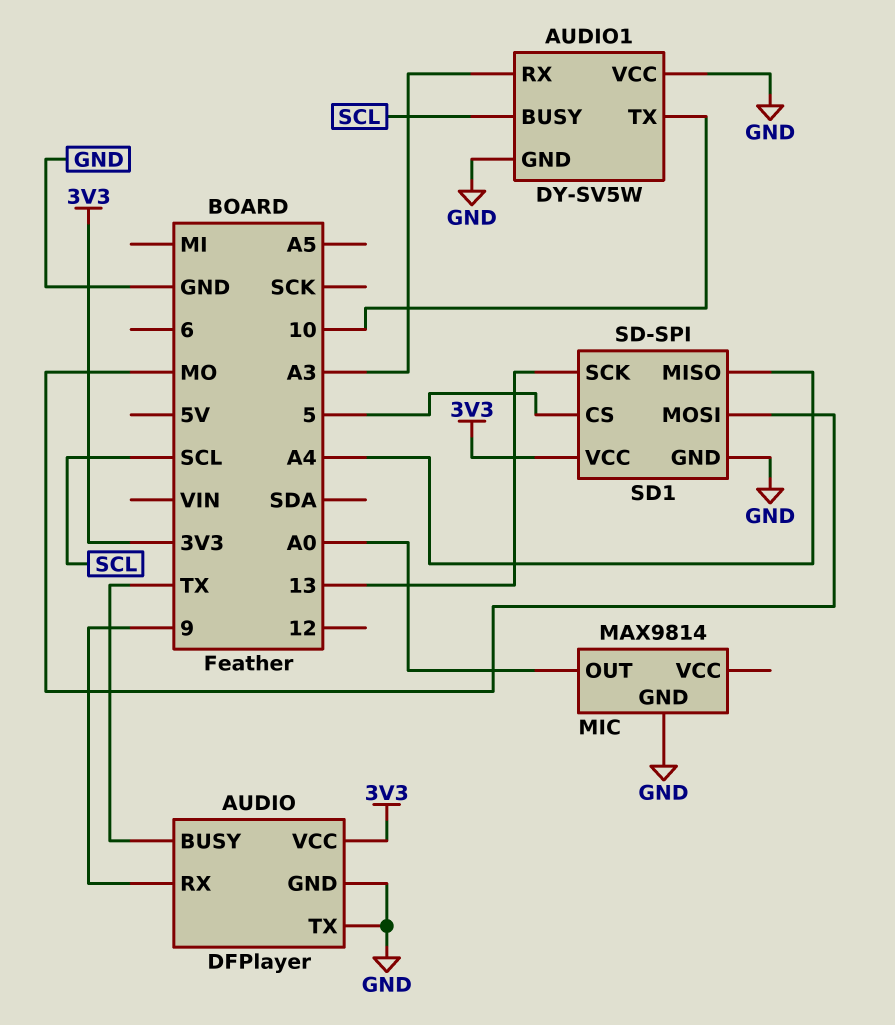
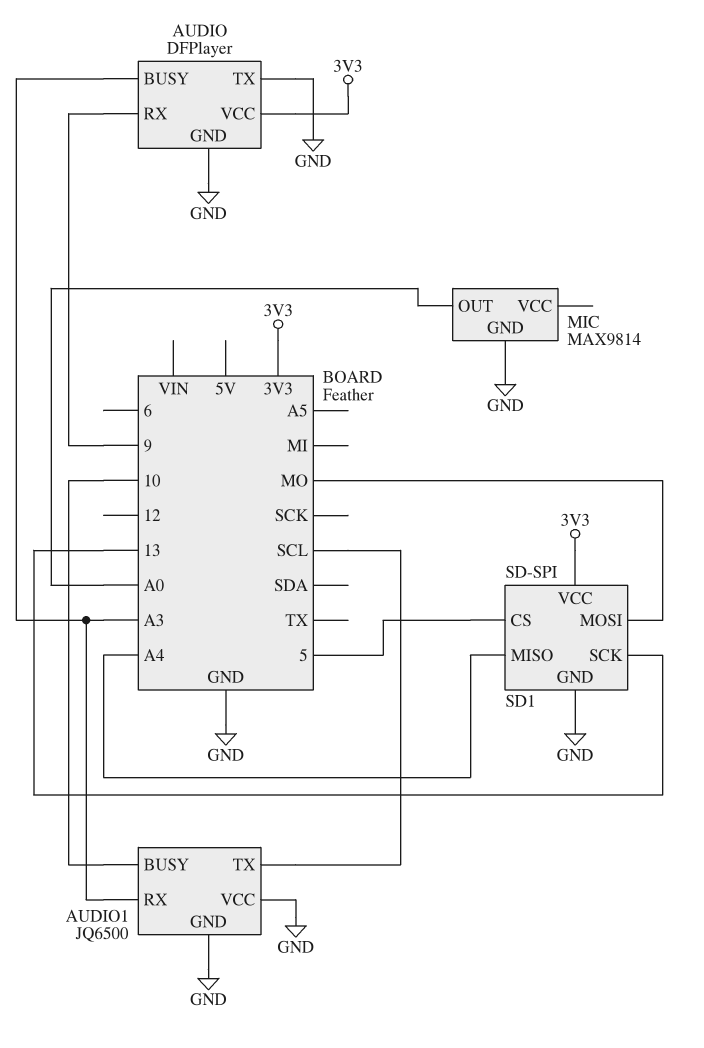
AUDIO pin BUSY: TX -> A3
AUDIO1: DY-SV5W -> JQ6500
AUDIO1 pin BUSY: SCL -> 10
AUDIO1 pin TX: 10 -> SCL

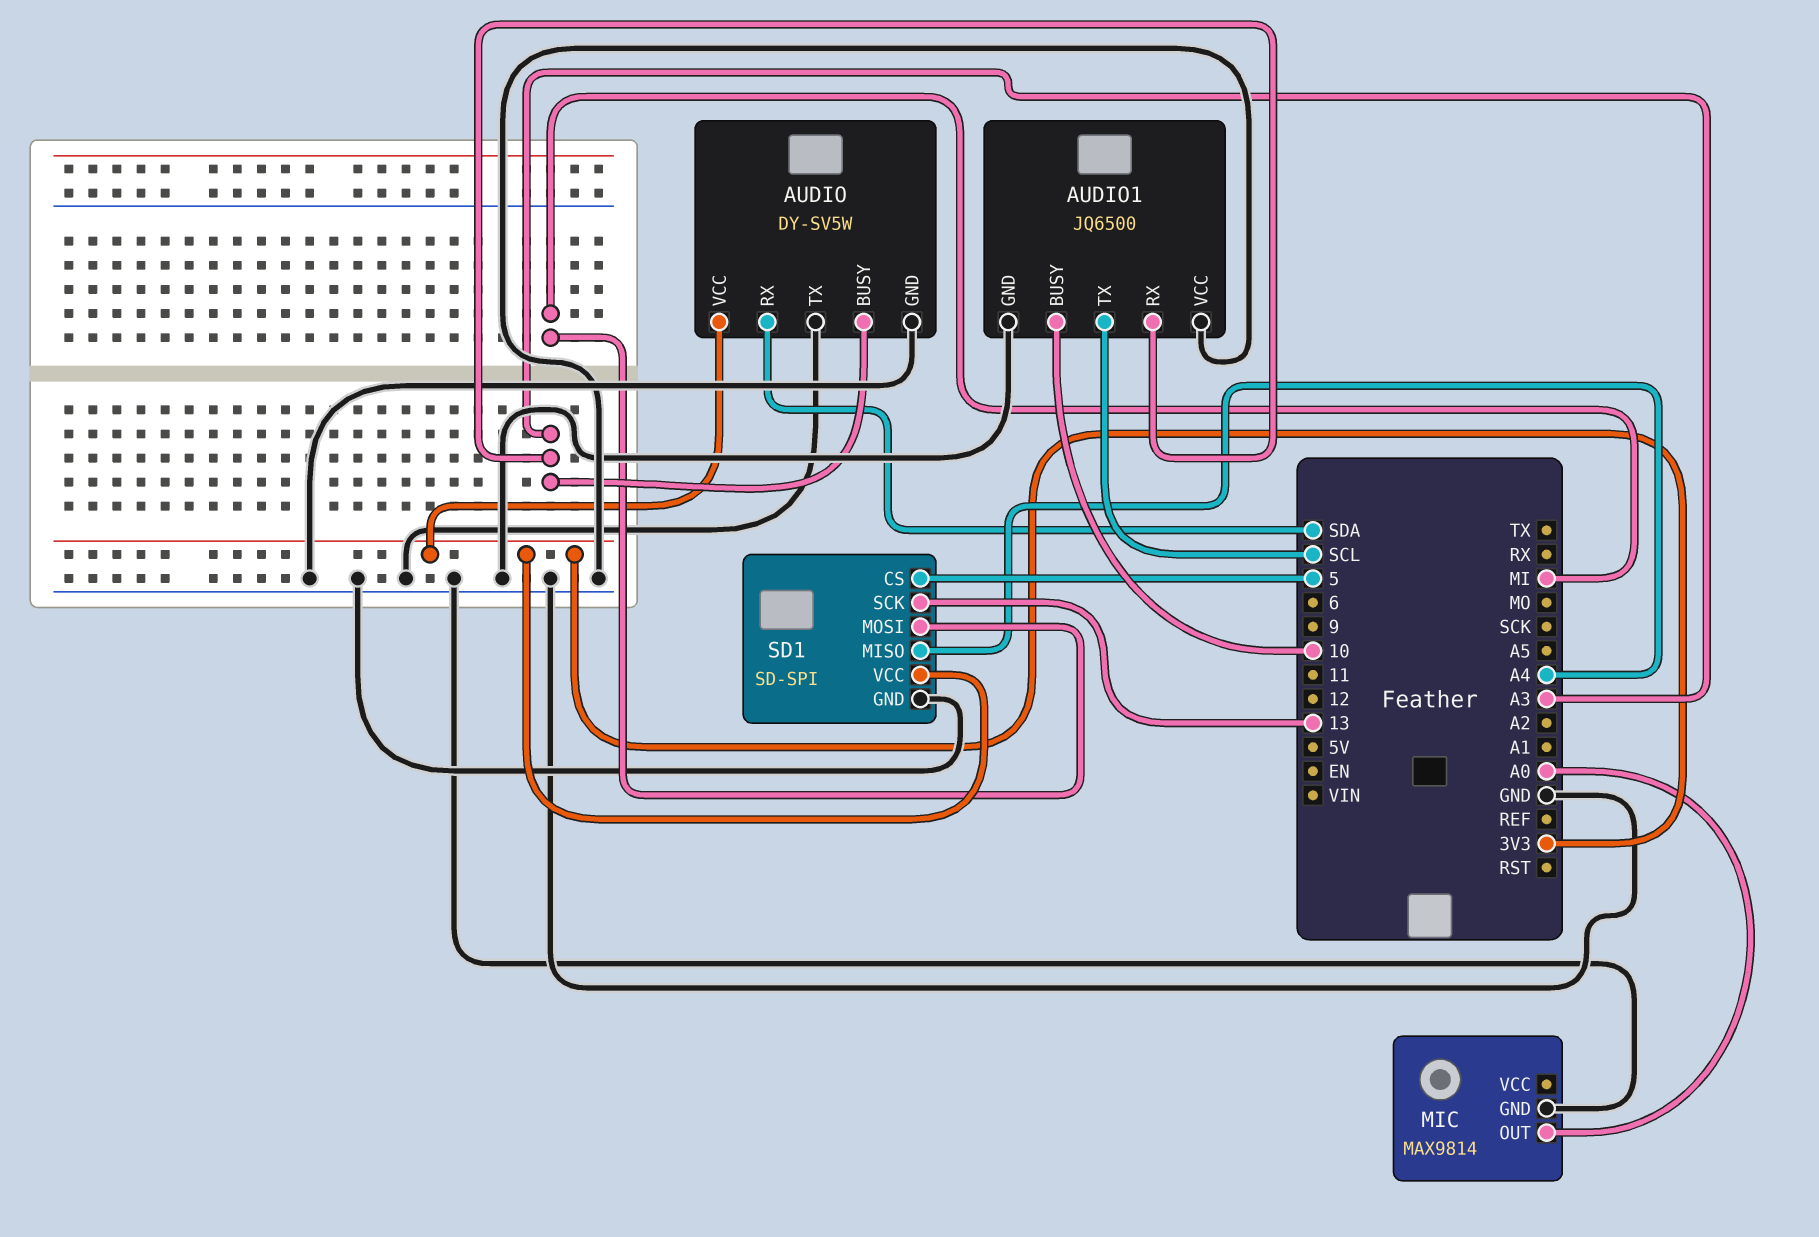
AUDIO: DFPlayer -> DY-SV5W
AUDIO pin RX: 9 -> SDA
SD1 pin MOSI: MO -> MI

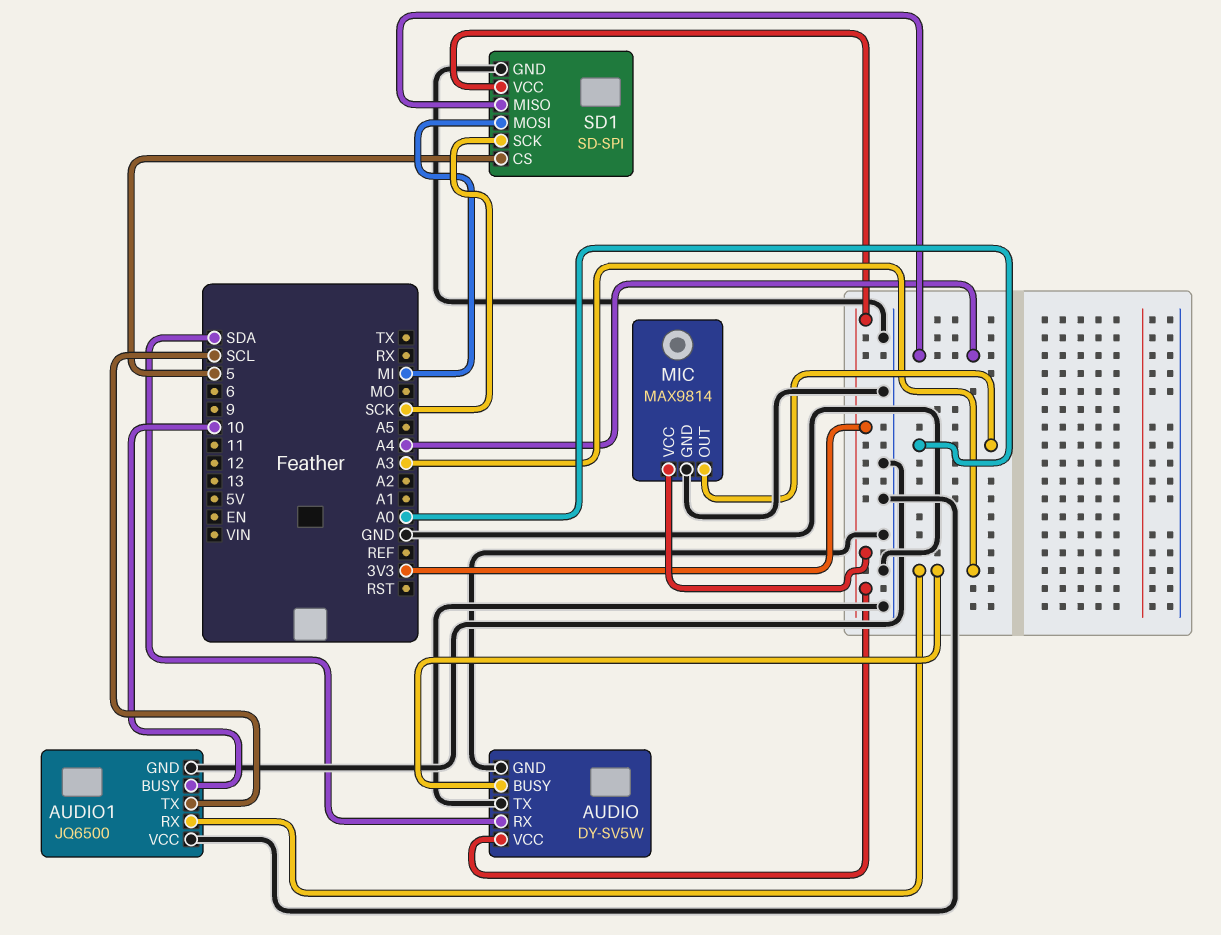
MIC pin VCC: none -> 3V3
SD1 pin SCK: 13 -> SCK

### [EXERCISE]
How many of the lines above include the word "BUSY"? Give that number without comment.

### [RESPONSE FOR THIS EXERCISE]
2